## [DATA PROVIDED]
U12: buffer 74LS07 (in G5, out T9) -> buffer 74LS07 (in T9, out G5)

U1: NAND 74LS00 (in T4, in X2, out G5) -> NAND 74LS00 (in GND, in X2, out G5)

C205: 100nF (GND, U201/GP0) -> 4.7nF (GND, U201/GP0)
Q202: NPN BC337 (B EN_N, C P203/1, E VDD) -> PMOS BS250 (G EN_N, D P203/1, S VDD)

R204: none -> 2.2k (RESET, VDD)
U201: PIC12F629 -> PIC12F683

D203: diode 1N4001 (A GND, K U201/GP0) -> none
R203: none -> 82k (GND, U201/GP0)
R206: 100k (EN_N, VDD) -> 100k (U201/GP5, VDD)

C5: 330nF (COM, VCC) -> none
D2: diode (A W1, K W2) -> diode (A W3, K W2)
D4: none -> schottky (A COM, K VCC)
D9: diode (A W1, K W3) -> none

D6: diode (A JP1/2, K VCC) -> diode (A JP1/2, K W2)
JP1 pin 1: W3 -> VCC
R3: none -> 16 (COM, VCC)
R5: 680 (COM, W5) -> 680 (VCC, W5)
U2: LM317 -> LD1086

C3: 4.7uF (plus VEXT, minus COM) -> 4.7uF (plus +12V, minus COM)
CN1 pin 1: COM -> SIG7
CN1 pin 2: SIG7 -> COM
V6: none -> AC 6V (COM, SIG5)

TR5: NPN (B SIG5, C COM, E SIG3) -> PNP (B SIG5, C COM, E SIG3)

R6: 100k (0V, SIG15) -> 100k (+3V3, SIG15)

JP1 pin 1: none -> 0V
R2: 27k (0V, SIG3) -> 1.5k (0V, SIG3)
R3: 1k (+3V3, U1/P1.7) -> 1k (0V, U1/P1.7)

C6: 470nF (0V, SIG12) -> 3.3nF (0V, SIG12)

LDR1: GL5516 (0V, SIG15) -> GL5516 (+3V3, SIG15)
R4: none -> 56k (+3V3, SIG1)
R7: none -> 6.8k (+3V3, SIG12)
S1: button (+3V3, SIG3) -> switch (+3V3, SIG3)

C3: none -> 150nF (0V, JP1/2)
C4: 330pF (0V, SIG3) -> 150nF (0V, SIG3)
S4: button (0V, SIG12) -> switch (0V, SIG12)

## [TASK STATEMENT]
Reproduce the whole of the records exactly, so that no line differs from the source above.

## [ANSWER]
U12: buffer 74LS07 (in G5, out T9) -> buffer 74LS07 (in T9, out G5)

U1: NAND 74LS00 (in T4, in X2, out G5) -> NAND 74LS00 (in GND, in X2, out G5)

C205: 100nF (GND, U201/GP0) -> 4.7nF (GND, U201/GP0)
Q202: NPN BC337 (B EN_N, C P203/1, E VDD) -> PMOS BS250 (G EN_N, D P203/1, S VDD)

R204: none -> 2.2k (RESET, VDD)
U201: PIC12F629 -> PIC12F683

D203: diode 1N4001 (A GND, K U201/GP0) -> none
R203: none -> 82k (GND, U201/GP0)
R206: 100k (EN_N, VDD) -> 100k (U201/GP5, VDD)

C5: 330nF (COM, VCC) -> none
D2: diode (A W1, K W2) -> diode (A W3, K W2)
D4: none -> schottky (A COM, K VCC)
D9: diode (A W1, K W3) -> none

D6: diode (A JP1/2, K VCC) -> diode (A JP1/2, K W2)
JP1 pin 1: W3 -> VCC
R3: none -> 16 (COM, VCC)
R5: 680 (COM, W5) -> 680 (VCC, W5)
U2: LM317 -> LD1086

C3: 4.7uF (plus VEXT, minus COM) -> 4.7uF (plus +12V, minus COM)
CN1 pin 1: COM -> SIG7
CN1 pin 2: SIG7 -> COM
V6: none -> AC 6V (COM, SIG5)

TR5: NPN (B SIG5, C COM, E SIG3) -> PNP (B SIG5, C COM, E SIG3)

R6: 100k (0V, SIG15) -> 100k (+3V3, SIG15)

JP1 pin 1: none -> 0V
R2: 27k (0V, SIG3) -> 1.5k (0V, SIG3)
R3: 1k (+3V3, U1/P1.7) -> 1k (0V, U1/P1.7)

C6: 470nF (0V, SIG12) -> 3.3nF (0V, SIG12)

LDR1: GL5516 (0V, SIG15) -> GL5516 (+3V3, SIG15)
R4: none -> 56k (+3V3, SIG1)
R7: none -> 6.8k (+3V3, SIG12)
S1: button (+3V3, SIG3) -> switch (+3V3, SIG3)

C3: none -> 150nF (0V, JP1/2)
C4: 330pF (0V, SIG3) -> 150nF (0V, SIG3)
S4: button (0V, SIG12) -> switch (0V, SIG12)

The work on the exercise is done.